▶ _Requirement_
Transcribe every entry word for word, but drop the pictures.

[Scene edit records]
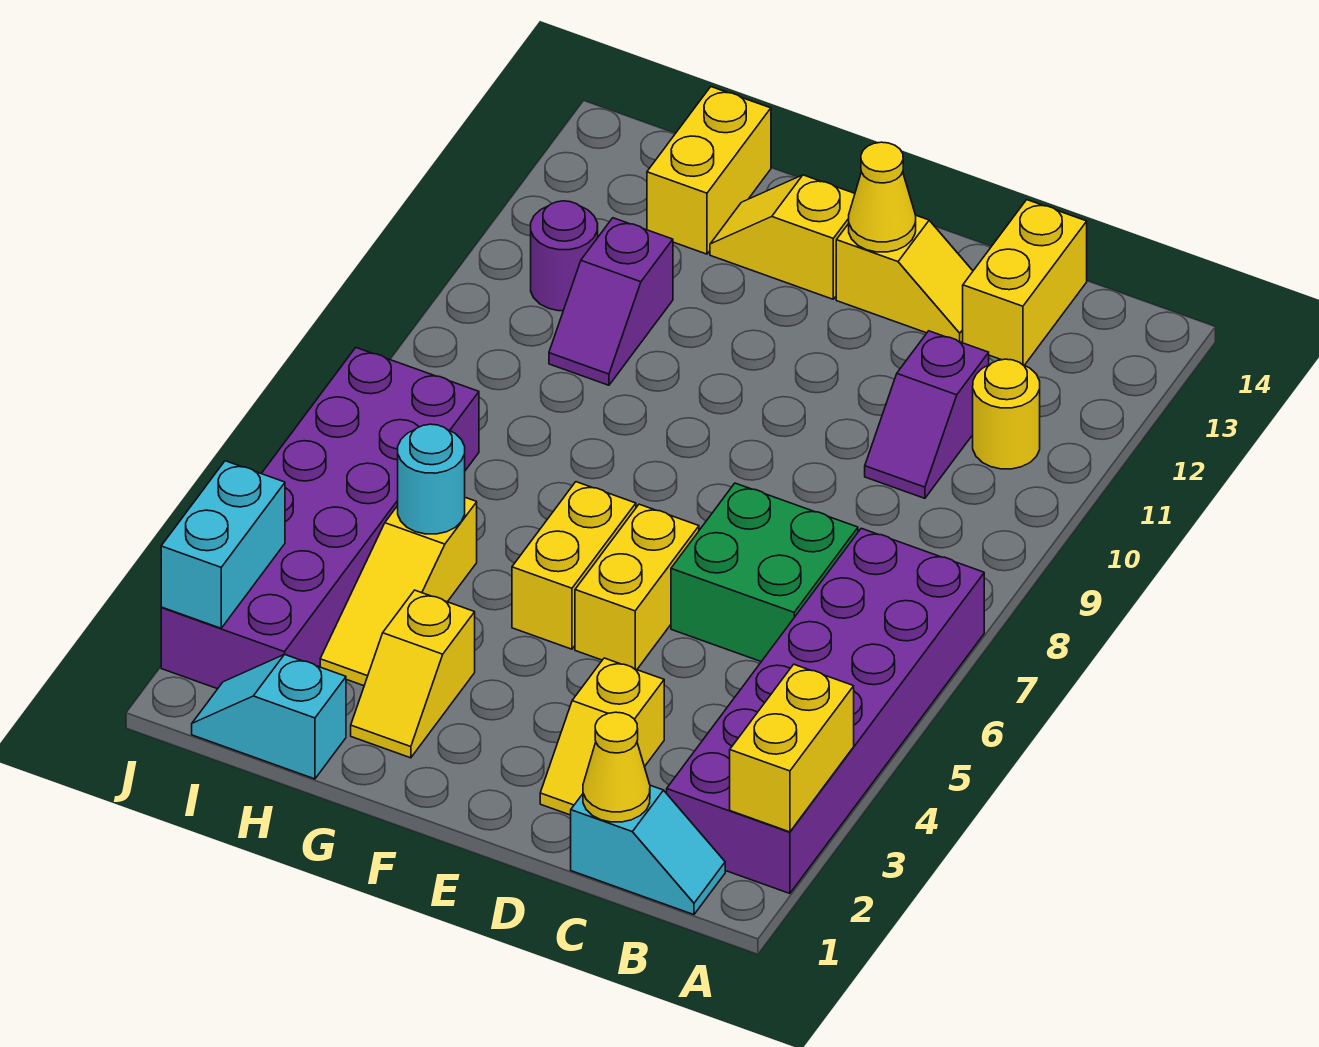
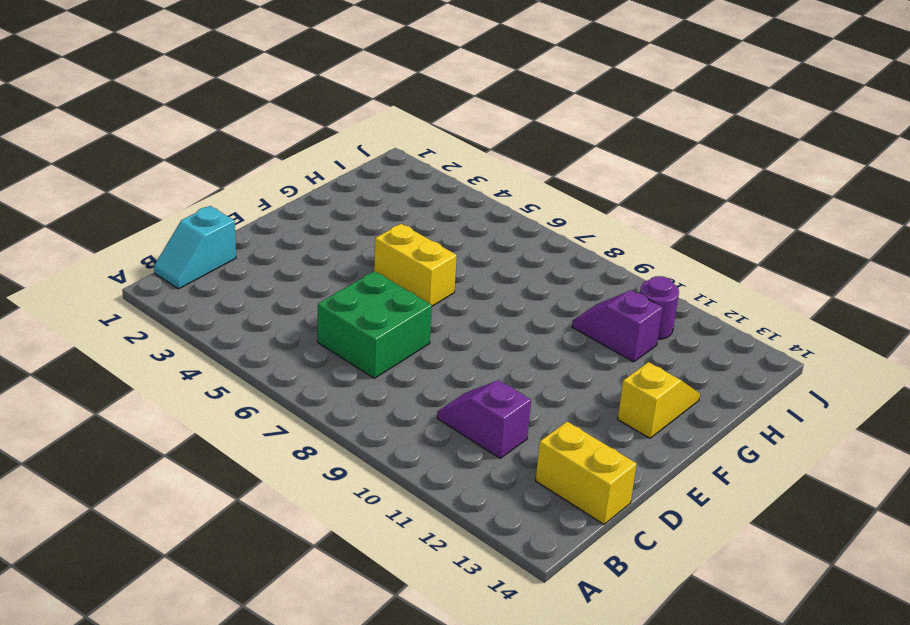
none -> purple brick A2:B7 level 1
none -> yellow round brick B11 level 1
none -> yellow slope D2:D3 level 1 top 3

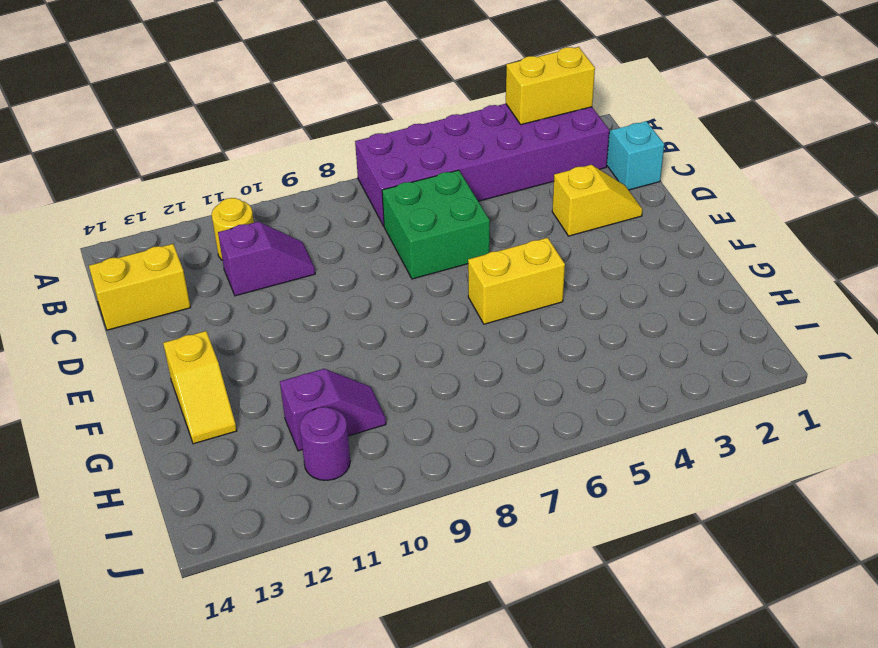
none -> yellow slope D13:E13 level 1 top E
none -> yellow brick E5:E6 level 1
none -> yellow slope G2:G3 level 1 top 3

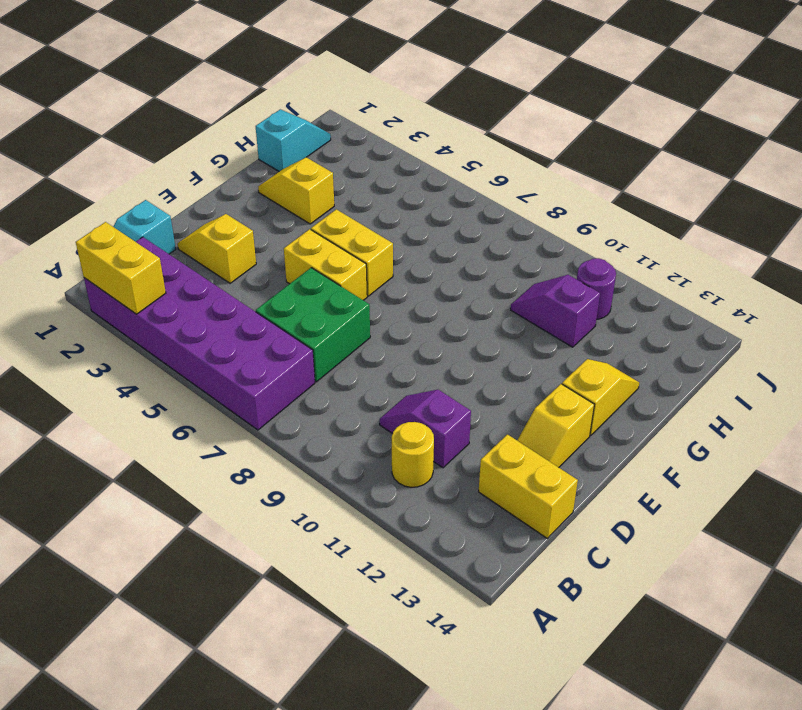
none -> yellow slope H3:H5 level 1 top 5
none -> yellow brick H13:H14 level 1
none -> purple brick I2:J7 level 1

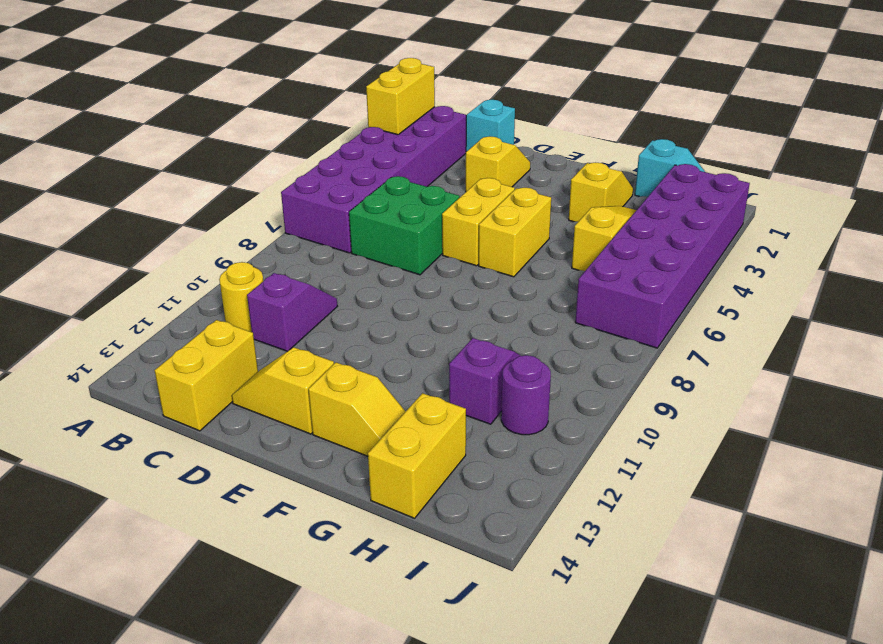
none -> yellow cone C1 level 2
none -> yellow cone E13 level 2
none -> cyan round brick H5 level 2

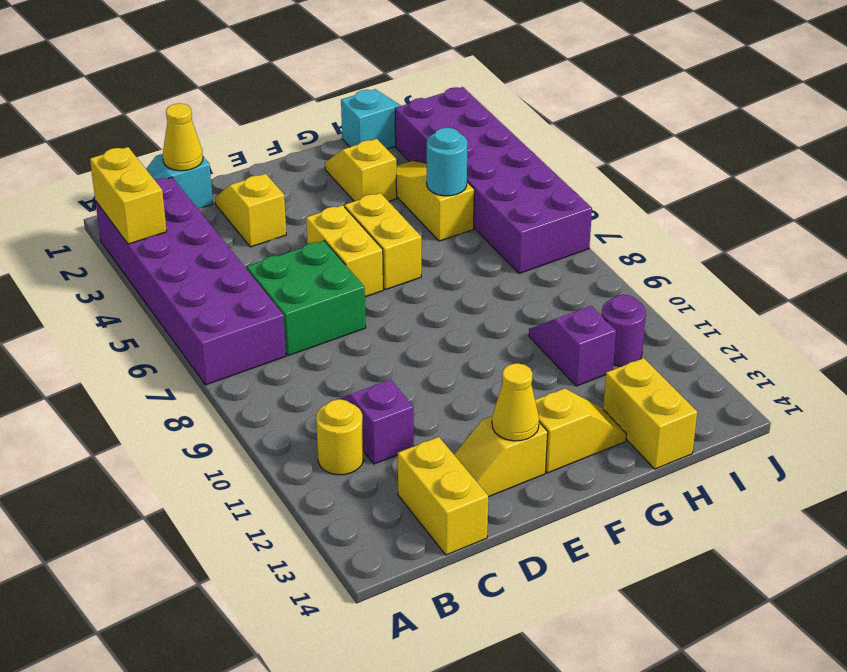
none -> cyan brick J2:J3 level 2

▶ _Answer for this exercise_
none -> purple brick A2:B7 level 1
none -> yellow round brick B11 level 1
none -> yellow slope D2:D3 level 1 top 3

none -> yellow slope D13:E13 level 1 top E
none -> yellow brick E5:E6 level 1
none -> yellow slope G2:G3 level 1 top 3

none -> yellow slope H3:H5 level 1 top 5
none -> yellow brick H13:H14 level 1
none -> purple brick I2:J7 level 1

none -> yellow cone C1 level 2
none -> yellow cone E13 level 2
none -> cyan round brick H5 level 2

none -> cyan brick J2:J3 level 2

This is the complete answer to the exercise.